Task → Could you copy every line of the data that contains "brick"?

Data for processing →
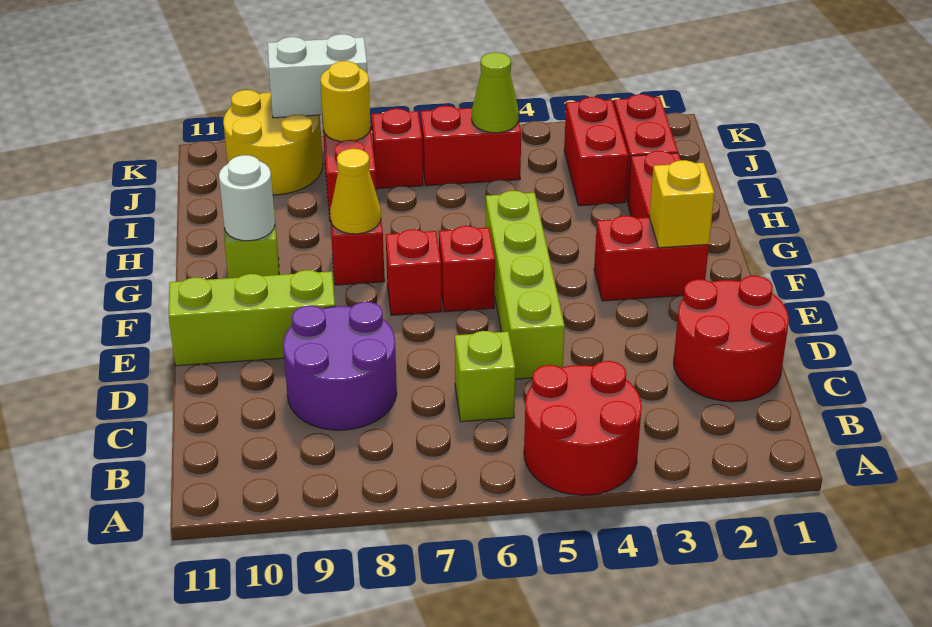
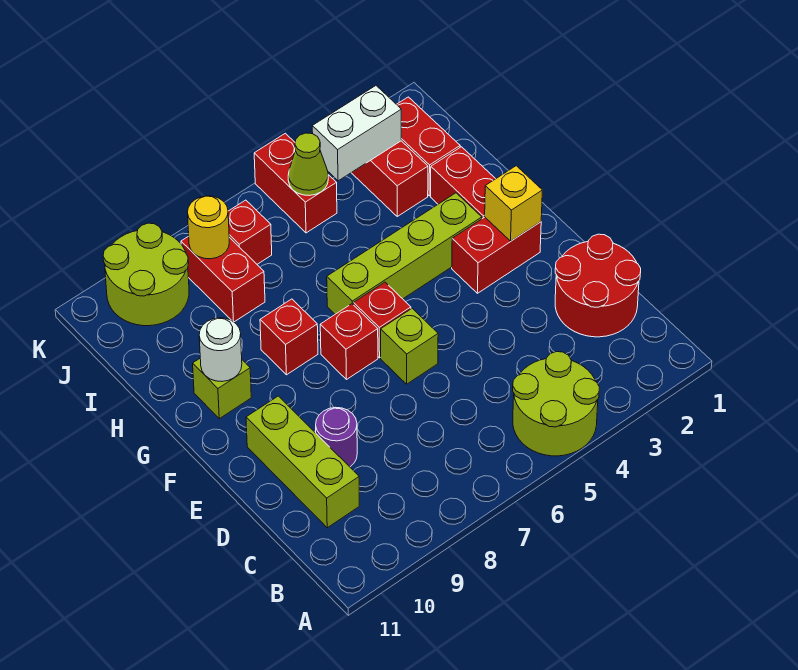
red 2x2 round brick [524,361,642,495] -> lime 2x2 round brick [513,352,599,456]
lime 1x1 brick [455,331,515,422] -> lime 1x1 brick moved to [381,308,438,384]
purple 2x2 round brick [283,302,397,430] -> purple 1x1 round brick [316,407,357,467]
lime 1x4 brick [485,191,565,379] -> lime 1x4 brick turned to [327,193,482,314]
lime 1x3 brick [169,270,335,366] -> lime 1x3 brick turned to [246,396,359,528]
yellow 1x1 cone [330,149,381,234] -> none
red 1x2 brick [420,106,521,186] -> red 1x2 brick turned to [254,133,337,233]
yellow 2x2 round brick [223,90,323,195] -> lime 2x2 round brick [103,223,189,326]
white 1x2 brick [268,34,367,118] -> white 1x2 brick moved to [312,86,401,181]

Answer space →
red 2x2 round brick [524,361,642,495] -> lime 2x2 round brick [513,352,599,456]
lime 1x1 brick [455,331,515,422] -> lime 1x1 brick moved to [381,308,438,384]
purple 2x2 round brick [283,302,397,430] -> purple 1x1 round brick [316,407,357,467]
lime 1x4 brick [485,191,565,379] -> lime 1x4 brick turned to [327,193,482,314]
lime 1x3 brick [169,270,335,366] -> lime 1x3 brick turned to [246,396,359,528]
red 1x2 brick [420,106,521,186] -> red 1x2 brick turned to [254,133,337,233]
yellow 2x2 round brick [223,90,323,195] -> lime 2x2 round brick [103,223,189,326]
white 1x2 brick [268,34,367,118] -> white 1x2 brick moved to [312,86,401,181]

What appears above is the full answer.